In this exercise, every entry is to be copied exactly.
Supplied material: Begin
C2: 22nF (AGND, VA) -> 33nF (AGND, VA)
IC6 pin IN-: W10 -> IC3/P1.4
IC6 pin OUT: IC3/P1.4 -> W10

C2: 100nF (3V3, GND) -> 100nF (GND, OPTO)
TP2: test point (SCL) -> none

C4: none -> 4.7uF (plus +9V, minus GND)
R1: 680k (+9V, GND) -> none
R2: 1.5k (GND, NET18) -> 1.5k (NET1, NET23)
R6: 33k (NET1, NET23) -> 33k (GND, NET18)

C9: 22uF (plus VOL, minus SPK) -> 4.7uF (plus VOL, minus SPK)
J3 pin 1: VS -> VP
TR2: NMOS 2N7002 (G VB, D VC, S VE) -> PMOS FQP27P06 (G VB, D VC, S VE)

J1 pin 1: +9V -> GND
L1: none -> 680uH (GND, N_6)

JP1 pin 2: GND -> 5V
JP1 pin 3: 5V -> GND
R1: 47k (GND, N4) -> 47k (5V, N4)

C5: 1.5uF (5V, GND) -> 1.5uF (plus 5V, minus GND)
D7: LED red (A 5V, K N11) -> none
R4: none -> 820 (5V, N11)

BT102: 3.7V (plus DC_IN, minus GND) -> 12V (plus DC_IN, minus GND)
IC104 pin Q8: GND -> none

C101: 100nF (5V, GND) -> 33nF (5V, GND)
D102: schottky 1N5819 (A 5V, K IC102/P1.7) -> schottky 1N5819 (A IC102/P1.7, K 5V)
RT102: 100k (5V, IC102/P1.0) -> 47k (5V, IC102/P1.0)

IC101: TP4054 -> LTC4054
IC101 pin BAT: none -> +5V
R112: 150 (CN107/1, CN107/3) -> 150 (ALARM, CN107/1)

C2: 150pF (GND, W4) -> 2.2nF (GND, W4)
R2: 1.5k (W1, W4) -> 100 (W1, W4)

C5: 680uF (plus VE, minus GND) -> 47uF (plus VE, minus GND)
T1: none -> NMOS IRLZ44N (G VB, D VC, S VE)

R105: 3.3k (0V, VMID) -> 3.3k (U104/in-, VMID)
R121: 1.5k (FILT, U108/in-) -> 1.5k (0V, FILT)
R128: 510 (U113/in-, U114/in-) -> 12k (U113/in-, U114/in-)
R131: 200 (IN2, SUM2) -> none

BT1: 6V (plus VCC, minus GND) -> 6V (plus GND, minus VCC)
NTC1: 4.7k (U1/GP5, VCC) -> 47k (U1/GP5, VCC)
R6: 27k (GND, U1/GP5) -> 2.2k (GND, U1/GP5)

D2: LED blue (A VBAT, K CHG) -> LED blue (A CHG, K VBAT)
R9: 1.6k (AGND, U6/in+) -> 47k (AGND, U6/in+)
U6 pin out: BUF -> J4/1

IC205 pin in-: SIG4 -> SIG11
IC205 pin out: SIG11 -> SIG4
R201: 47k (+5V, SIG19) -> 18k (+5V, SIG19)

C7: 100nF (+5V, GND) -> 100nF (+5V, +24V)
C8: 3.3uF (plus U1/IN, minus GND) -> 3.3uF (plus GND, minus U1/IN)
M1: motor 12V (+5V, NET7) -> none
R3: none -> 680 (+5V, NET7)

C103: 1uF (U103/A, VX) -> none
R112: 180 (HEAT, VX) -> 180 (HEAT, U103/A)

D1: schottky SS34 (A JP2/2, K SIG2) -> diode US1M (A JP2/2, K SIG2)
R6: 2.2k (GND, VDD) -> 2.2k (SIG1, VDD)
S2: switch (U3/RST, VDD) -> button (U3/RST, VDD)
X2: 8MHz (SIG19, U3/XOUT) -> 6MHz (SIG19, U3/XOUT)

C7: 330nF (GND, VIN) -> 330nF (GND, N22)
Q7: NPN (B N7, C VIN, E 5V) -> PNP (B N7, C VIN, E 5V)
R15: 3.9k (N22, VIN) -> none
Supplied material: End
- [Answer section]:
C2: 22nF (AGND, VA) -> 33nF (AGND, VA)
IC6 pin IN-: W10 -> IC3/P1.4
IC6 pin OUT: IC3/P1.4 -> W10

C2: 100nF (3V3, GND) -> 100nF (GND, OPTO)
TP2: test point (SCL) -> none

C4: none -> 4.7uF (plus +9V, minus GND)
R1: 680k (+9V, GND) -> none
R2: 1.5k (GND, NET18) -> 1.5k (NET1, NET23)
R6: 33k (NET1, NET23) -> 33k (GND, NET18)

C9: 22uF (plus VOL, minus SPK) -> 4.7uF (plus VOL, minus SPK)
J3 pin 1: VS -> VP
TR2: NMOS 2N7002 (G VB, D VC, S VE) -> PMOS FQP27P06 (G VB, D VC, S VE)

J1 pin 1: +9V -> GND
L1: none -> 680uH (GND, N_6)

JP1 pin 2: GND -> 5V
JP1 pin 3: 5V -> GND
R1: 47k (GND, N4) -> 47k (5V, N4)

C5: 1.5uF (5V, GND) -> 1.5uF (plus 5V, minus GND)
D7: LED red (A 5V, K N11) -> none
R4: none -> 820 (5V, N11)

BT102: 3.7V (plus DC_IN, minus GND) -> 12V (plus DC_IN, minus GND)
IC104 pin Q8: GND -> none

C101: 100nF (5V, GND) -> 33nF (5V, GND)
D102: schottky 1N5819 (A 5V, K IC102/P1.7) -> schottky 1N5819 (A IC102/P1.7, K 5V)
RT102: 100k (5V, IC102/P1.0) -> 47k (5V, IC102/P1.0)

IC101: TP4054 -> LTC4054
IC101 pin BAT: none -> +5V
R112: 150 (CN107/1, CN107/3) -> 150 (ALARM, CN107/1)

C2: 150pF (GND, W4) -> 2.2nF (GND, W4)
R2: 1.5k (W1, W4) -> 100 (W1, W4)

C5: 680uF (plus VE, minus GND) -> 47uF (plus VE, minus GND)
T1: none -> NMOS IRLZ44N (G VB, D VC, S VE)

R105: 3.3k (0V, VMID) -> 3.3k (U104/in-, VMID)
R121: 1.5k (FILT, U108/in-) -> 1.5k (0V, FILT)
R128: 510 (U113/in-, U114/in-) -> 12k (U113/in-, U114/in-)
R131: 200 (IN2, SUM2) -> none

BT1: 6V (plus VCC, minus GND) -> 6V (plus GND, minus VCC)
NTC1: 4.7k (U1/GP5, VCC) -> 47k (U1/GP5, VCC)
R6: 27k (GND, U1/GP5) -> 2.2k (GND, U1/GP5)

D2: LED blue (A VBAT, K CHG) -> LED blue (A CHG, K VBAT)
R9: 1.6k (AGND, U6/in+) -> 47k (AGND, U6/in+)
U6 pin out: BUF -> J4/1

IC205 pin in-: SIG4 -> SIG11
IC205 pin out: SIG11 -> SIG4
R201: 47k (+5V, SIG19) -> 18k (+5V, SIG19)

C7: 100nF (+5V, GND) -> 100nF (+5V, +24V)
C8: 3.3uF (plus U1/IN, minus GND) -> 3.3uF (plus GND, minus U1/IN)
M1: motor 12V (+5V, NET7) -> none
R3: none -> 680 (+5V, NET7)

C103: 1uF (U103/A, VX) -> none
R112: 180 (HEAT, VX) -> 180 (HEAT, U103/A)

D1: schottky SS34 (A JP2/2, K SIG2) -> diode US1M (A JP2/2, K SIG2)
R6: 2.2k (GND, VDD) -> 2.2k (SIG1, VDD)
S2: switch (U3/RST, VDD) -> button (U3/RST, VDD)
X2: 8MHz (SIG19, U3/XOUT) -> 6MHz (SIG19, U3/XOUT)

C7: 330nF (GND, VIN) -> 330nF (GND, N22)
Q7: NPN (B N7, C VIN, E 5V) -> PNP (B N7, C VIN, E 5V)
R15: 3.9k (N22, VIN) -> none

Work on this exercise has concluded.